[Extracted data entries]
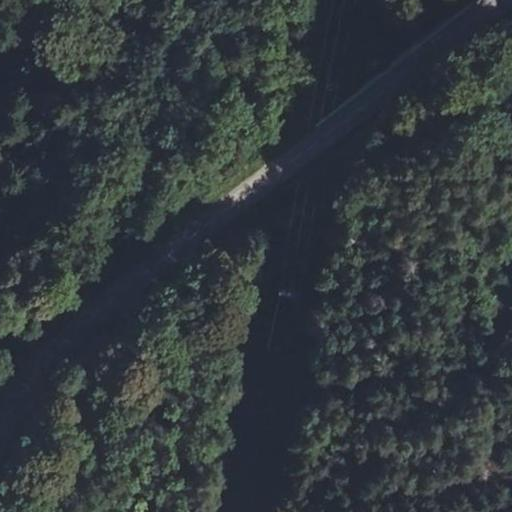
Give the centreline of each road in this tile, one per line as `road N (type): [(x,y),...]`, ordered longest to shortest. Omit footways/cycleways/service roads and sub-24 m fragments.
road 1 (secondary): [(0,427),(64,342),(137,273),(502,0)]
road 2 (track): [(0,348),(345,0)]
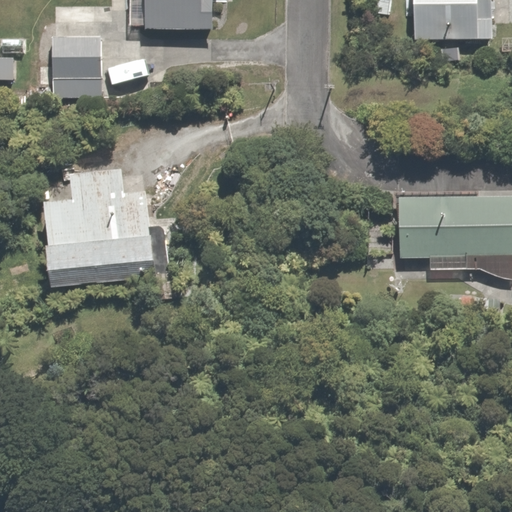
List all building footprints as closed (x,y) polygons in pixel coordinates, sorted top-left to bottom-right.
[(154,33),(221,34),(221,0),(138,0),(138,30),(154,30),(154,33)] [(422,0),(421,41),(499,43),(500,0),(422,0)] [(111,98),(111,39),(60,39),(60,98),(111,98)] [(58,203),(66,291),(169,282),(161,192),(141,194),(140,176),(82,181),(83,201),(58,203)] [(499,222),(393,224),(395,305),(501,302),(499,222)]
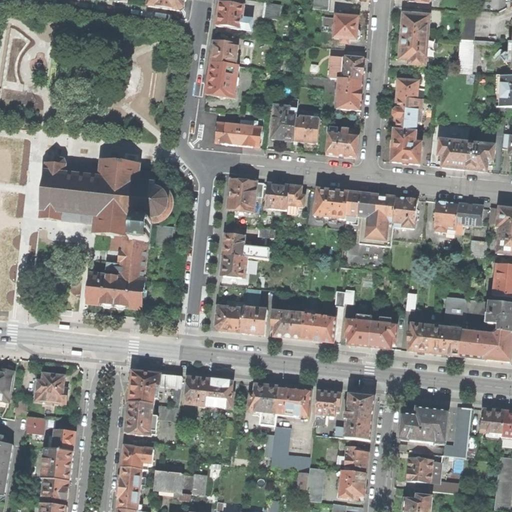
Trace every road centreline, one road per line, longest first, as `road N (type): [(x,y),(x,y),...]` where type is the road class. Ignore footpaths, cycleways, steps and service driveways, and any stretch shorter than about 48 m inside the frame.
road 1 (secondary): [(188,353),(391,376)]
road 2 (residential): [(188,353),(205,198),(187,159)]
road 3 (residential): [(368,177),(187,159)]
road 4 (residential): [(19,0),(198,27)]
road 5 (residential): [(368,177),(382,0)]
road 6 (residential): [(102,344),(80,511)]
road 7 (residential): [(105,511),(118,346)]
road 8 (residential): [(511,192),(368,177)]
road 9 (residential): [(391,376),(377,511)]
road 10 (residential): [(187,159),(182,145),(198,27)]
road 11 (secondary): [(391,376),(511,389)]
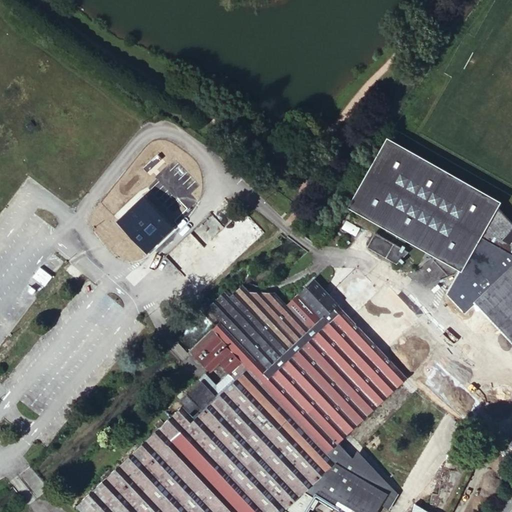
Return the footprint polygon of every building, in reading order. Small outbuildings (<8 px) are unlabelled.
[(511,221),(497,206),(501,199),(387,134),(347,205),(459,268),(446,292),(465,312),(477,302),(511,339),(511,221)] [(143,194),(117,219),(147,251),(173,226),(143,194)] [(345,220),(341,228),(356,236),(360,229),(345,220)] [(397,263),(409,252),(375,233),(367,247),(397,263)] [(128,240),(118,249),(130,262),(140,253),(128,240)] [(81,275),(71,267),(67,272),(78,280),(81,275)] [(214,309),(221,316),(224,320),(195,348),(215,369),(224,360),(235,371),(244,363),(250,369),(330,452),(341,441),(410,375),(379,344),(352,316),(331,294),(315,278),(287,304),(277,294),(253,289),(252,289),(244,282),(214,309)] [(244,363),(235,371),(241,377),(250,369),(244,363)] [(250,369),(241,377),(197,420),(185,407),(129,461),(83,506),(88,511),(285,511),(287,511),(309,489),(339,461),(330,452),(250,369)] [(201,382),(182,400),(190,408),(196,402),(202,408),(215,396),(201,382)] [(330,452),(339,461),(309,489),(319,495),(325,490),(346,468),(356,472),(367,454),(362,448),(356,456),(341,441),(330,452)] [(346,468),(325,490),(330,493),(359,511),(374,511),(383,497),(385,494),(388,496),(386,499),(394,504),(402,490),(396,484),(394,486),(391,484),(393,481),(375,463),(367,454),(356,472),(346,468)] [(309,489),(287,511),(288,511),(309,511),(314,505),(316,506),(322,497),(319,495),(309,489)] [(330,493),(325,490),(319,495),(322,497),(316,506),(314,505),(309,511),(312,511),(314,508),(317,509),(322,500),(330,506),(335,498),(330,493)] [(430,511),(414,503),(412,511),(430,511)]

▶ [GIVEN PROBLEM] Extract each line of the data above that contains the word "longest", copying each line in full. Match case exactly.

▶ [THE RESPONSE]
Give the centreline of each road in this tile, one per line as `road N (type): [(x,y),...]`, ordered longest to shortest. Omit footways/cycleways/service roads and sub-24 m fragments.
Trace every road centreline, one road per line, longest first, as `road N (type): [(x,y),(x,y),...]` where type is the road class. Ignore footpaths, cycleways, steps and service driveways, and any stretch shorter than about 48 m inside the frame.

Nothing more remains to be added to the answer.